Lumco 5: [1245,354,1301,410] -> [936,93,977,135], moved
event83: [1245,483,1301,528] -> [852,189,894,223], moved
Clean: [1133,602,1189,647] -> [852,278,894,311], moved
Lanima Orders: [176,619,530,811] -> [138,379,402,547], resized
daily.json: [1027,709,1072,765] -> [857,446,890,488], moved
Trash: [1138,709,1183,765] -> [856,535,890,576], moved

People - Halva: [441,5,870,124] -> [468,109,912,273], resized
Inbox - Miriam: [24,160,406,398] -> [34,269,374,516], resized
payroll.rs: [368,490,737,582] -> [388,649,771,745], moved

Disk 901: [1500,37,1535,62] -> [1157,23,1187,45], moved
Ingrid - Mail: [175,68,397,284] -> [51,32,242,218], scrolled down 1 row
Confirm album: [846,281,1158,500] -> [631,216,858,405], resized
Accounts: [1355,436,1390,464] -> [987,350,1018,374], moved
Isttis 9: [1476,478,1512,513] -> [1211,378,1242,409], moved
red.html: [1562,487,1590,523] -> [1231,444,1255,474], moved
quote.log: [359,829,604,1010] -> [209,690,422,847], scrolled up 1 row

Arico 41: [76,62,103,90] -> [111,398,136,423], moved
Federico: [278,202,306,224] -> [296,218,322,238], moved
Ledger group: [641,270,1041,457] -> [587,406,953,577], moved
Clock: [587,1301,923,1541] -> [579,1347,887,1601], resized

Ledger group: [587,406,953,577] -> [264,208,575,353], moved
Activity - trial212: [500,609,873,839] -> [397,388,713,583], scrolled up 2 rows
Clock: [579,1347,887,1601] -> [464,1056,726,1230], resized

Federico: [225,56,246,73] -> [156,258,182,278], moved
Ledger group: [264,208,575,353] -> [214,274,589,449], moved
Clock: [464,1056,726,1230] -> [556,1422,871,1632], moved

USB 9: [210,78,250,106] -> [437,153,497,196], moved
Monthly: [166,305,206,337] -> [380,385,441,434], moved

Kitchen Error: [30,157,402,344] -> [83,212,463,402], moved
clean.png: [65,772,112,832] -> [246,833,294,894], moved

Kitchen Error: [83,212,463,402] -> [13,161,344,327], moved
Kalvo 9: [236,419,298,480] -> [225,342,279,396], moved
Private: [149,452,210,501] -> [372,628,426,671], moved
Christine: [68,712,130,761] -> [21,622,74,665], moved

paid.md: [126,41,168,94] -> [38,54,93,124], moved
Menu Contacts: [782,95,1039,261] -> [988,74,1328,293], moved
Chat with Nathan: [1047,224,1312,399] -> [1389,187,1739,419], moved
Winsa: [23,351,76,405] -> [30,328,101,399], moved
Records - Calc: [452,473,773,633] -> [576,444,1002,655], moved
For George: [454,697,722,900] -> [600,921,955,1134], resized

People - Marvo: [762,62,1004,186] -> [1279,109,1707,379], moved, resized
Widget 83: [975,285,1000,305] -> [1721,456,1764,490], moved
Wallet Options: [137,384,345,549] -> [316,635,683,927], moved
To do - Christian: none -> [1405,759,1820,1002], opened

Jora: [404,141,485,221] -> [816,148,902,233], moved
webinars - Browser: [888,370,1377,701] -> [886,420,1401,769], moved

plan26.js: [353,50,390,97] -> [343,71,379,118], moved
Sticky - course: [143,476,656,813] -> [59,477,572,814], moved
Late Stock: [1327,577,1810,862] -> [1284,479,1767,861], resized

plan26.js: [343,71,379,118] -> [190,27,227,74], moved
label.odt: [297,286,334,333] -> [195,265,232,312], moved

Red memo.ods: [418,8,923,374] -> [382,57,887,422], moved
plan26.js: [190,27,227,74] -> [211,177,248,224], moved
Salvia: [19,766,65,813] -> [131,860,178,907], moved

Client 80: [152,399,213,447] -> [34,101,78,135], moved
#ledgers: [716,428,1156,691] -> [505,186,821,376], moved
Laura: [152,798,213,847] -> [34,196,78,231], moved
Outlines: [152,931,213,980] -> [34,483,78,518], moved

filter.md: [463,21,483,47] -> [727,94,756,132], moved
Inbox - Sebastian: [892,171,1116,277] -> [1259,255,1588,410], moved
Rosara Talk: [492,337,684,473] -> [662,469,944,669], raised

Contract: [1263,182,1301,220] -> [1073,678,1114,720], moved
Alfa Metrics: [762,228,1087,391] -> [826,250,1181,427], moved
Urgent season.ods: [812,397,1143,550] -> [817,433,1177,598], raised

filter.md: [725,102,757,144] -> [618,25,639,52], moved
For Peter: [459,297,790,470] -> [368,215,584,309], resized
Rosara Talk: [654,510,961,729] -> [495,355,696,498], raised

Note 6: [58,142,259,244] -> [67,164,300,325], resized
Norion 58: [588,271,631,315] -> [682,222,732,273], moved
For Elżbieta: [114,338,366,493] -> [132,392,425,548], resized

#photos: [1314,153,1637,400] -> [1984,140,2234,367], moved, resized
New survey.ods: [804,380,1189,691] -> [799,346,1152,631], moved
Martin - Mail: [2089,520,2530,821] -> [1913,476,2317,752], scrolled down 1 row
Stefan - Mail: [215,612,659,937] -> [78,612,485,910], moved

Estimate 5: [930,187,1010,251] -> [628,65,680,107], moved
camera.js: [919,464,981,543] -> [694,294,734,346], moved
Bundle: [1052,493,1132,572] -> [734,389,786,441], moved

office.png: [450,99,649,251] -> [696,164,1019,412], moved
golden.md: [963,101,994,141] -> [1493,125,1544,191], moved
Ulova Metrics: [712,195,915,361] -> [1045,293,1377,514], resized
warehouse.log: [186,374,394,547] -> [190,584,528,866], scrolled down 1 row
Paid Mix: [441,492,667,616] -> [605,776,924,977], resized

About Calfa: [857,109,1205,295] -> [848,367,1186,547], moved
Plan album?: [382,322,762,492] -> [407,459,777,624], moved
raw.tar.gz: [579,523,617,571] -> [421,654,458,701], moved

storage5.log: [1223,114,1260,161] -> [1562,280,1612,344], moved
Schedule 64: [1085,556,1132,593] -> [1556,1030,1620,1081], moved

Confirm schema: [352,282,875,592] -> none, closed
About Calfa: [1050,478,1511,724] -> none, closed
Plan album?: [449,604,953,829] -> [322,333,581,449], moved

──────────

Problem statement:
From the first line of the records above to the line that contains "Isttis 9: [1476,478,1512,513]", quote each line exactly.

Result of this task:
Lumco 5: [1245,354,1301,410] -> [936,93,977,135], moved
event83: [1245,483,1301,528] -> [852,189,894,223], moved
Clean: [1133,602,1189,647] -> [852,278,894,311], moved
Lanima Orders: [176,619,530,811] -> [138,379,402,547], resized
daily.json: [1027,709,1072,765] -> [857,446,890,488], moved
Trash: [1138,709,1183,765] -> [856,535,890,576], moved

People - Halva: [441,5,870,124] -> [468,109,912,273], resized
Inbox - Miriam: [24,160,406,398] -> [34,269,374,516], resized
payroll.rs: [368,490,737,582] -> [388,649,771,745], moved

Disk 901: [1500,37,1535,62] -> [1157,23,1187,45], moved
Ingrid - Mail: [175,68,397,284] -> [51,32,242,218], scrolled down 1 row
Confirm album: [846,281,1158,500] -> [631,216,858,405], resized
Accounts: [1355,436,1390,464] -> [987,350,1018,374], moved
Isttis 9: [1476,478,1512,513] -> [1211,378,1242,409], moved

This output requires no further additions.